- **Set exercise**
Change every "metallic glass shelf" in the material below to "metal display shelf", leaving everything else the same, and write the material out again without the pictures.

- **Source records**
:::::

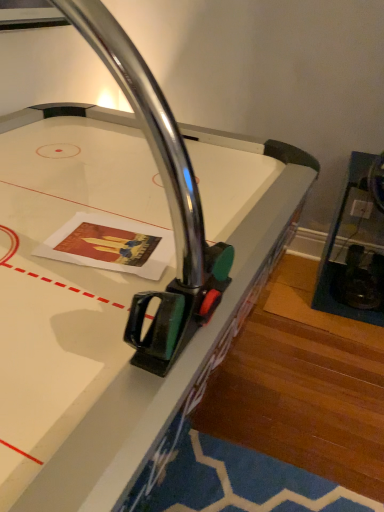
Question: In terms of width, does metallic glass shelf at right look wider or thinner when compared to metallic air hockey table at center?

Choices:
 (A) thin
 (B) wide

Answer: (A)

Question: Is point (357, 275) closer or farther from the camera than point (18, 293)?

Choices:
 (A) farther
 (B) closer

Answer: (A)

Question: From the image's perspective, is metallic glass shelf at right positioned above or below metallic air hockey table at center?

Choices:
 (A) below
 (B) above

Answer: (B)

Question: Choose the correct answer: Is metallic air hockey table at center inside metallic glass shelf at right or outside it?

Choices:
 (A) inside
 (B) outside

Answer: (B)

Question: From the image's perspective, is metallic air hockey table at center above or below metallic glass shelf at right?

Choices:
 (A) below
 (B) above

Answer: (A)

Question: Is point (135, 138) positioned closer to the camera than point (349, 161)?

Choices:
 (A) closer
 (B) farther

Answer: (A)

Question: Looking at their shapes, would you say metallic air hockey table at center is wider or thinner than metallic glass shelf at right?

Choices:
 (A) thin
 (B) wide

Answer: (B)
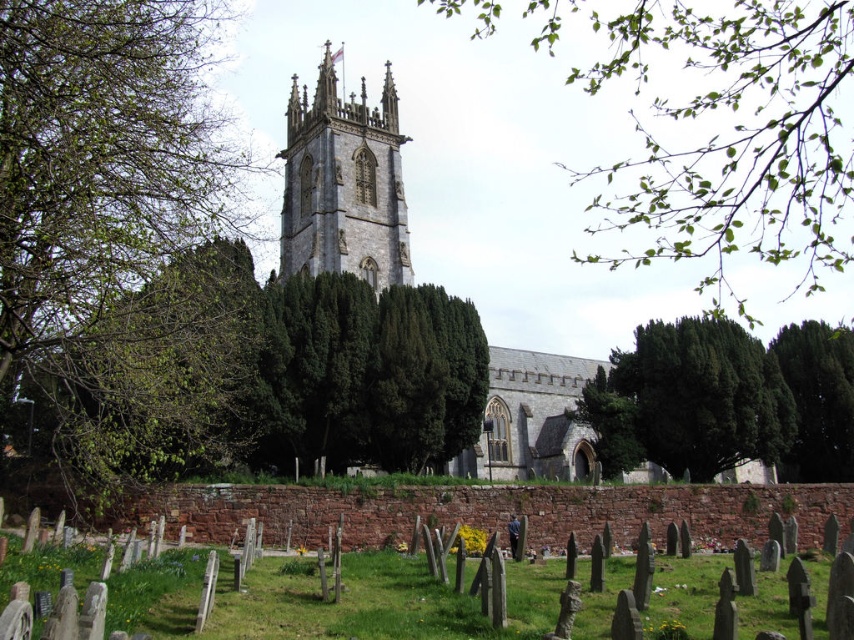
You are standing in the churchyard and notice two green elements in the scene. Which one is closer to you, the green coniferous tree at center or the green leafy branch at upper center?

The green coniferous tree at center is closer to you than the green leafy branch at upper center because it appears smaller in the scene.

You are standing in the churchyard and notice the green coniferous tree at center and the green leafy branch at upper center. Which of these two objects appears narrower?

The green coniferous tree at center appears narrower than the green leafy branch at upper center.

You are standing in the churchyard and want to take a photo of the stone gothic tower at center. There is a green coniferous tree at center blocking part of your view. Which direction should you move to get a clear shot of the tower without the tree obstructing it?

You should move to the right side of the green coniferous tree at center since it is positioned to the left of the stone gothic tower at center, so moving right would allow you to see the tower unobstructed.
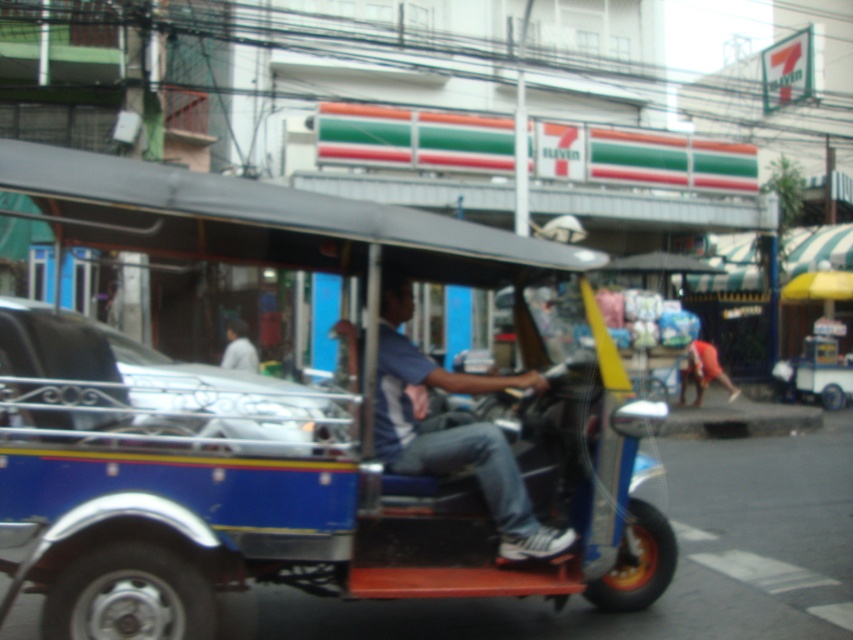
Is blue denim jeans at center above light gray fabric shirt at center?

No, blue denim jeans at center is not above light gray fabric shirt at center.

Image resolution: width=853 pixels, height=640 pixels. Find the location of `blue denim jeans at center`. blue denim jeans at center is located at coordinates (451, 429).

Is blue metallic tricycle at center positioned before red fabric shirt at lower right?

Yes.

Is point (337, 566) in front of point (717, 364)?

Yes, point (337, 566) is in front of point (717, 364).

Locate an element on the screen. blue metallic tricycle at center is located at coordinates (293, 426).

Does red fabric shirt at lower right appear over light gray fabric shirt at center?

Incorrect, red fabric shirt at lower right is not positioned above light gray fabric shirt at center.

Describe the element at coordinates (703, 371) in the screenshot. I see `red fabric shirt at lower right` at that location.

What are the coordinates of `red fabric shirt at lower right` in the screenshot? It's located at (703, 371).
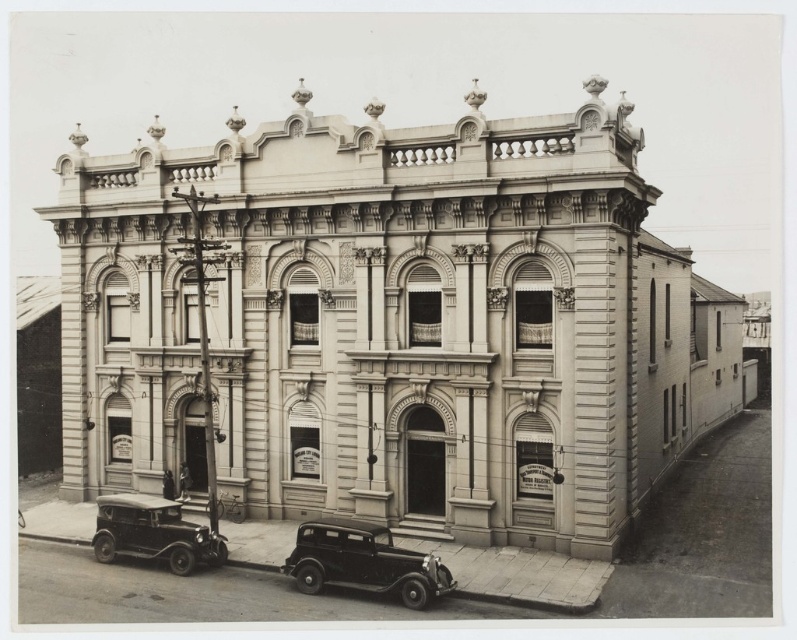
Between shiny black car at lower center and shiny black car at lower left, which one appears on the left side from the viewer's perspective?

shiny black car at lower left

Is shiny black car at lower center thinner than shiny black car at lower left?

Correct, shiny black car at lower center's width is less than shiny black car at lower left's.

Is point (418, 602) behind point (112, 525)?

No, it is in front of (112, 525).

Locate an element on the screen. The image size is (797, 640). shiny black car at lower center is located at coordinates (363, 561).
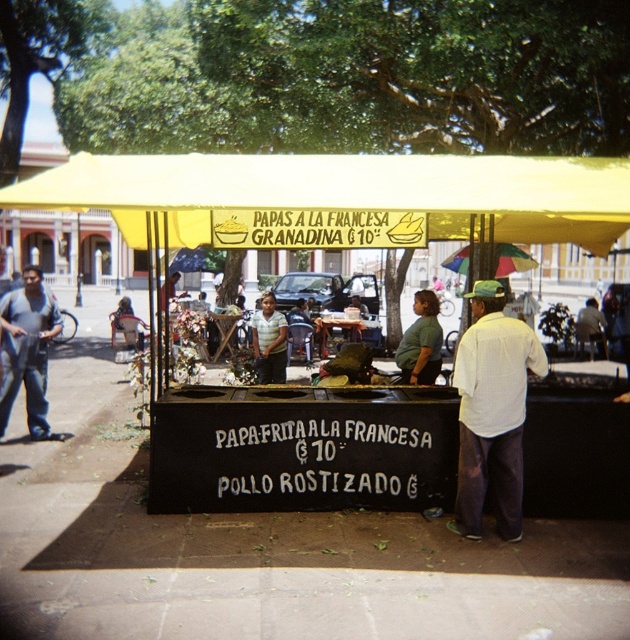
You are a customer approaching the street food stall. You see the yellow fabric canopy at center and the striped shirt at center. Which object is positioned higher relative to the other?

The yellow fabric canopy at center is located above the striped shirt at center, so it is positioned higher.

You are a customer at the street food stall. You want to order food from the vendor. Which object, the gray cotton pants at left or the striped shirt at center, is the vendor wearing?

The vendor is wearing the striped shirt at center because the gray cotton pants at left is much taller than the striped shirt at center, implying that the striped shirt is part of the vendor or customer closer to the center.

You are a customer approaching the street food stall. You see the white textured shirt at center and the striped shirt at center. Which person should you address first for ordering food?

The white textured shirt at center is in front of striped shirt at center, so you should address the person wearing the white textured shirt at center first as they are likely the vendor.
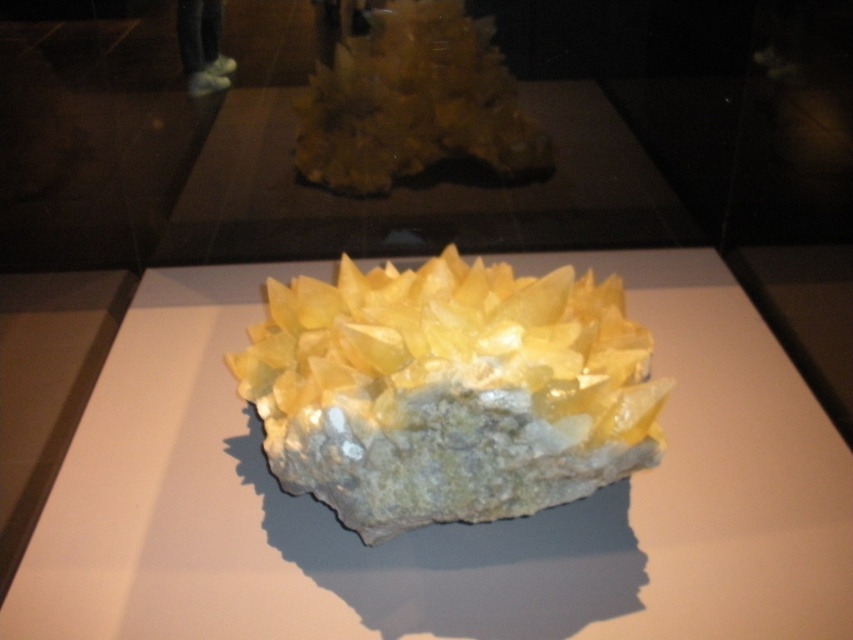
You are a geologist examining the mineral specimens in the museum. You need to locate the translucent yellow crystal at center. What are its coordinates?

The translucent yellow crystal at center is located at coordinates point (445, 525).

You are a geologist examining the mineral specimen displayed on the light surface. You notice a point labeled at coordinates (x=445, y=525). Which part of the mineral does this point correspond to?

The point labeled at coordinates (x=445, y=525) corresponds to the translucent yellow crystal at center.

:::::

- **Task result**
Question: In terms of width, does metal display shelf at right look wider or thinner when compared to metallic air hockey table at center?

Choices:
 (A) thin
 (B) wide

Answer: (A)

Question: Is point (357, 275) closer or farther from the camera than point (18, 293)?

Choices:
 (A) farther
 (B) closer

Answer: (A)

Question: From the image's perspective, is metal display shelf at right positioned above or below metallic air hockey table at center?

Choices:
 (A) below
 (B) above

Answer: (B)

Question: Choose the correct answer: Is metallic air hockey table at center inside metal display shelf at right or outside it?

Choices:
 (A) inside
 (B) outside

Answer: (B)

Question: From the image's perspective, is metallic air hockey table at center above or below metal display shelf at right?

Choices:
 (A) below
 (B) above

Answer: (A)

Question: Is point (135, 138) positioned closer to the camera than point (349, 161)?

Choices:
 (A) closer
 (B) farther

Answer: (A)

Question: Looking at their shapes, would you say metallic air hockey table at center is wider or thinner than metal display shelf at right?

Choices:
 (A) thin
 (B) wide

Answer: (B)
You are standing in the churchyard and notice two green elements in the scene. Which one is closer to you, the green coniferous tree at center or the green leafy branch at upper center?

The green coniferous tree at center is closer to you than the green leafy branch at upper center because it appears smaller in the scene.

You are standing in the churchyard and notice the green coniferous tree at center and the green leafy branch at upper center. Which of these two objects appears narrower?

The green coniferous tree at center appears narrower than the green leafy branch at upper center.

You are standing in the churchyard and want to take a photo of the stone gothic tower at center. There is a green coniferous tree at center blocking part of your view. Which direction should you move to get a clear shot of the tower without the tree obstructing it?

You should move to the right side of the green coniferous tree at center since it is positioned to the left of the stone gothic tower at center, so moving right would allow you to see the tower unobstructed.
Is blue denim jeans at center above light gray fabric shirt at center?

No, blue denim jeans at center is not above light gray fabric shirt at center.

Image resolution: width=853 pixels, height=640 pixels. Find the location of `blue denim jeans at center`. blue denim jeans at center is located at coordinates (451, 429).

Is blue metallic tricycle at center positioned before red fabric shirt at lower right?

Yes.

Is point (337, 566) in front of point (717, 364)?

Yes, point (337, 566) is in front of point (717, 364).

Locate an element on the screen. blue metallic tricycle at center is located at coordinates (293, 426).

Does red fabric shirt at lower right appear over light gray fabric shirt at center?

Incorrect, red fabric shirt at lower right is not positioned above light gray fabric shirt at center.

Describe the element at coordinates (703, 371) in the screenshot. I see `red fabric shirt at lower right` at that location.

What are the coordinates of `red fabric shirt at lower right` in the screenshot? It's located at (703, 371).
Between shiny black car at lower center and shiny black car at lower left, which one appears on the left side from the viewer's perspective?

shiny black car at lower left

Is shiny black car at lower center thinner than shiny black car at lower left?

Correct, shiny black car at lower center's width is less than shiny black car at lower left's.

Is point (418, 602) behind point (112, 525)?

No, it is in front of (112, 525).

Locate an element on the screen. The image size is (797, 640). shiny black car at lower center is located at coordinates (363, 561).
You are a customer approaching the street food stall. You see the yellow fabric canopy at center and the striped shirt at center. Which object is positioned higher relative to the other?

The yellow fabric canopy at center is located above the striped shirt at center, so it is positioned higher.

You are a customer at the street food stall. You want to order food from the vendor. Which object, the gray cotton pants at left or the striped shirt at center, is the vendor wearing?

The vendor is wearing the striped shirt at center because the gray cotton pants at left is much taller than the striped shirt at center, implying that the striped shirt is part of the vendor or customer closer to the center.

You are a customer approaching the street food stall. You see the white textured shirt at center and the striped shirt at center. Which person should you address first for ordering food?

The white textured shirt at center is in front of striped shirt at center, so you should address the person wearing the white textured shirt at center first as they are likely the vendor.
You are a geologist examining the mineral specimens in the museum. You need to locate the translucent yellow crystal at center. What are its coordinates?

The translucent yellow crystal at center is located at coordinates point (445, 525).

You are a geologist examining the mineral specimen displayed on the light surface. You notice a point labeled at coordinates (x=445, y=525). Which part of the mineral does this point correspond to?

The point labeled at coordinates (x=445, y=525) corresponds to the translucent yellow crystal at center.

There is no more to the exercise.